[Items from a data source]
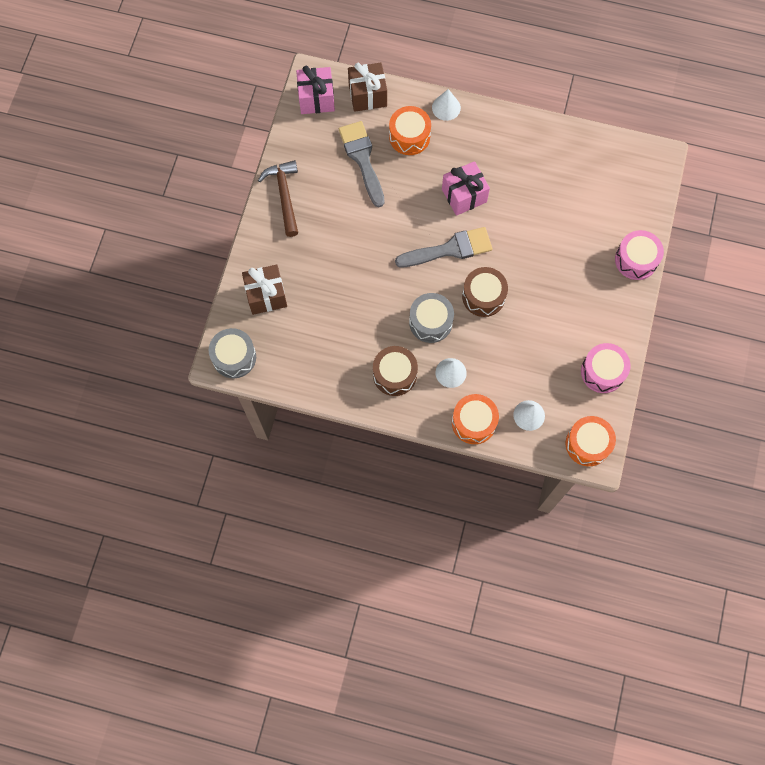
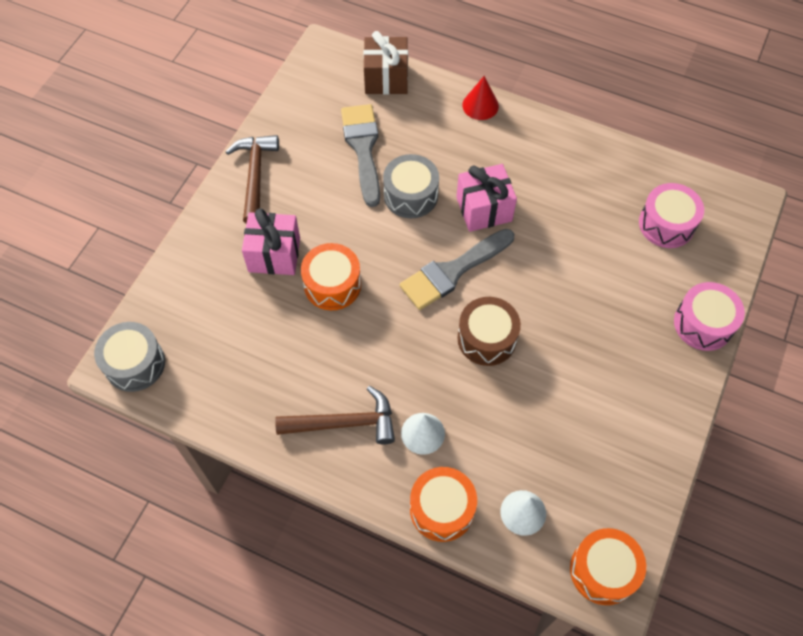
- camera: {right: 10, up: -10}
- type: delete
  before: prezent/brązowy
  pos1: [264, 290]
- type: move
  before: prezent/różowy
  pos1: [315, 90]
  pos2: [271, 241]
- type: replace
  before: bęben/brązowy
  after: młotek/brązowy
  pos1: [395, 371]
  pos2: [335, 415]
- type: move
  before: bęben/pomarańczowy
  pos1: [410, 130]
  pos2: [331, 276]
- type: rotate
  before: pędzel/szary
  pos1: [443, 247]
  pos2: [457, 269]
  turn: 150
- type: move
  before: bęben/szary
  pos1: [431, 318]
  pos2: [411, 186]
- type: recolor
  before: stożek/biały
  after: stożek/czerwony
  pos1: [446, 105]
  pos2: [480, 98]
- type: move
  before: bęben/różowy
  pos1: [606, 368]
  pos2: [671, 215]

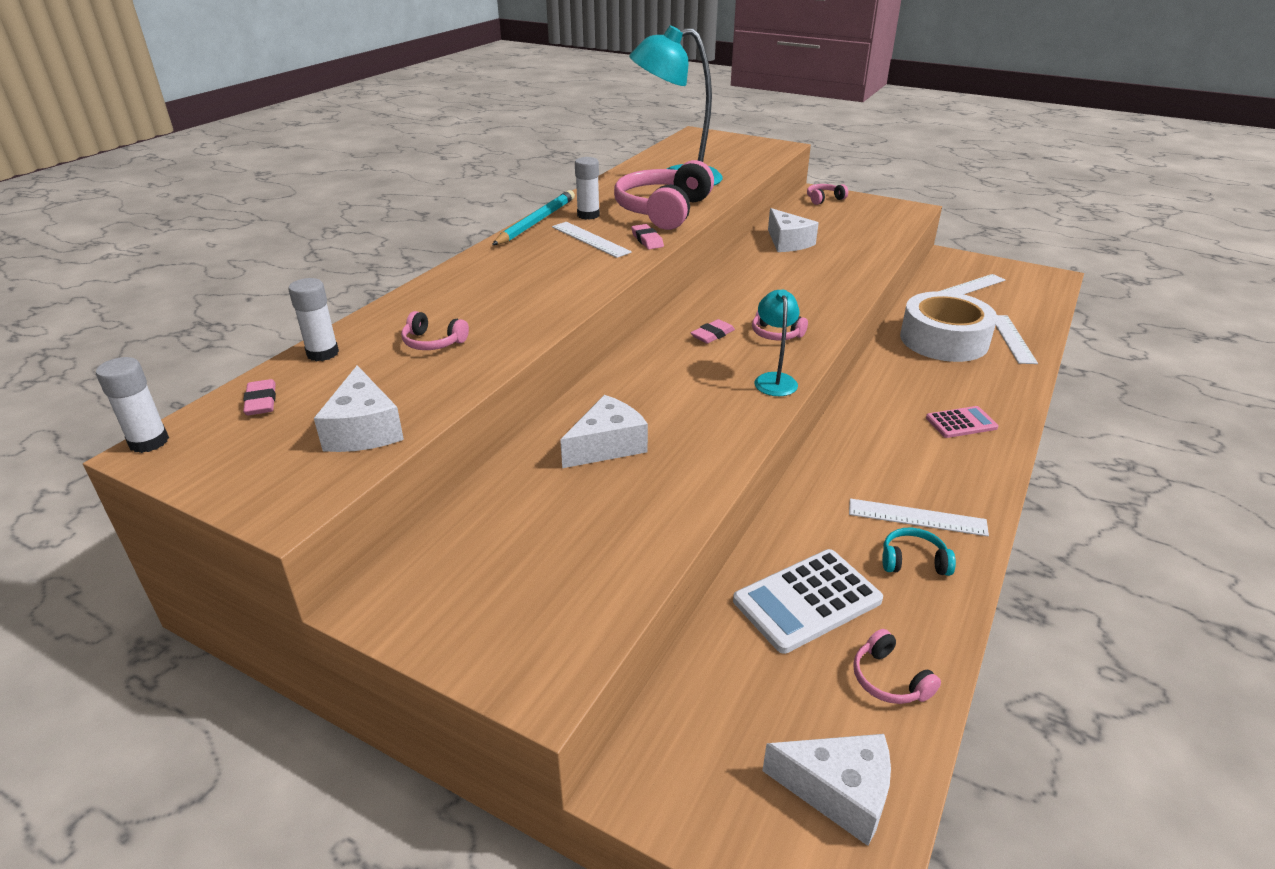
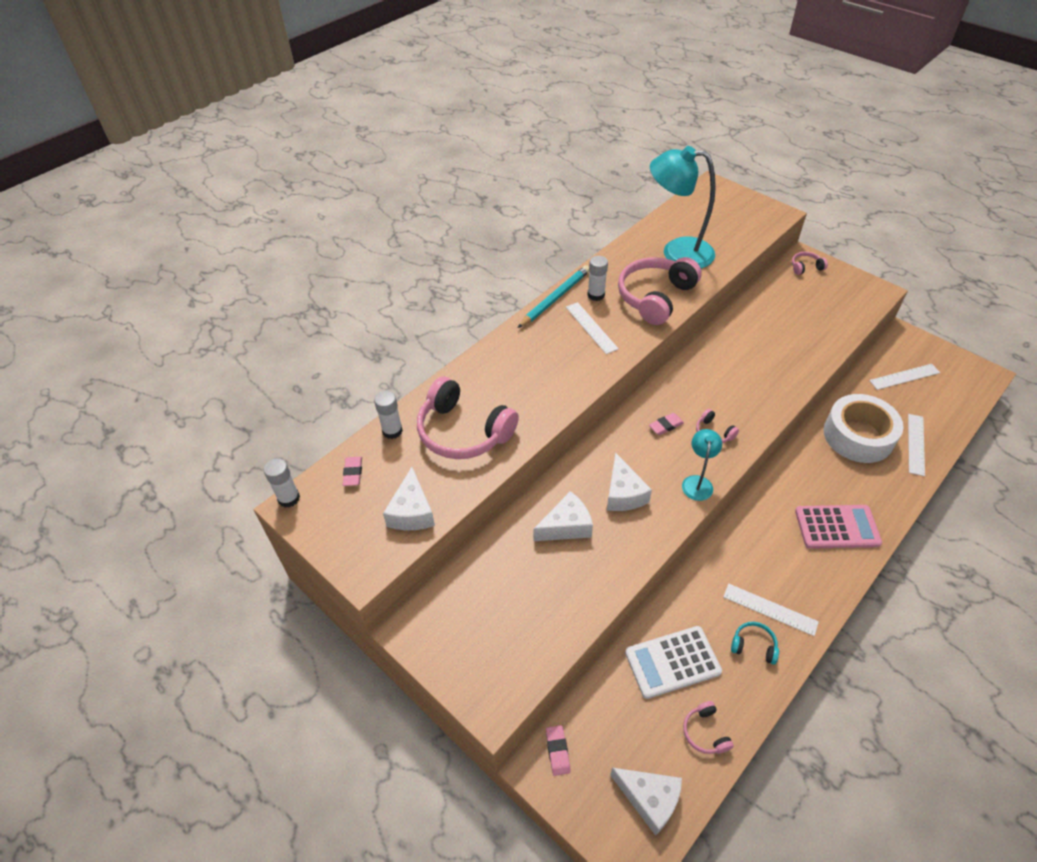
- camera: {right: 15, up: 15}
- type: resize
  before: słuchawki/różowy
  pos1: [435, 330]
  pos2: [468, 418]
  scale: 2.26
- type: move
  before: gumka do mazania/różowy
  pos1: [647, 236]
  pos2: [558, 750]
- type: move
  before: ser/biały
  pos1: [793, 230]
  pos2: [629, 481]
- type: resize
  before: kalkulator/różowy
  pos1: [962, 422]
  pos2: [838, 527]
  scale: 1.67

==

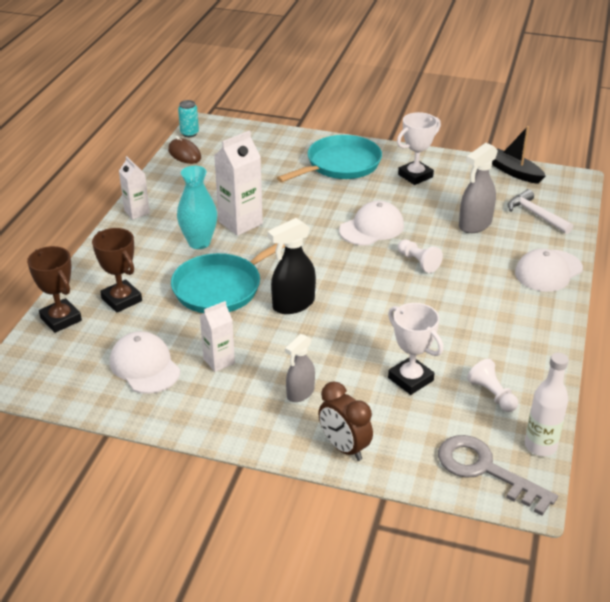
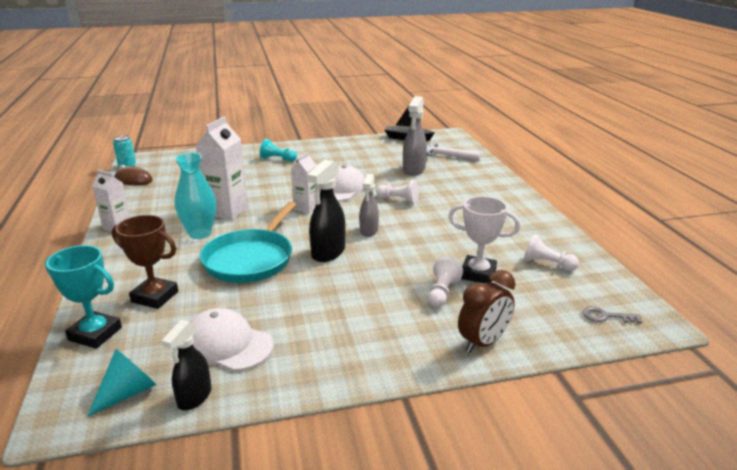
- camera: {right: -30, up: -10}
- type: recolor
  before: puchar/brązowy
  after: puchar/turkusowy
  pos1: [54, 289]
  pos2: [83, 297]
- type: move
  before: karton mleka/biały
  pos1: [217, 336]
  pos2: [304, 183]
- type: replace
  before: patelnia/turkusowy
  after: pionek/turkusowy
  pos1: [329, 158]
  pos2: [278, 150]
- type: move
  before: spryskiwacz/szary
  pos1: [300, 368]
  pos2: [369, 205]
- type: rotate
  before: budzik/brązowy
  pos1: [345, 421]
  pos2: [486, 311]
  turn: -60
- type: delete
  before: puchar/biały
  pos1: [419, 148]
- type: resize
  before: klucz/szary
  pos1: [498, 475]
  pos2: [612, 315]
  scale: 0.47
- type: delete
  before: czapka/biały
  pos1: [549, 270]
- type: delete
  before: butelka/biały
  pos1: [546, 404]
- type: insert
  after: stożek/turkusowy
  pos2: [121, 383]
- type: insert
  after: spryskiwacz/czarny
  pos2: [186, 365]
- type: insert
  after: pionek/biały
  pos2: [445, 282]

**To do:** Pull out all lines containing the word "bęben" from the entries above.

**Solution to this task:**
  before: bęben/brązowy
  before: bęben/pomarańczowy
  before: bęben/szary
  before: bęben/różowy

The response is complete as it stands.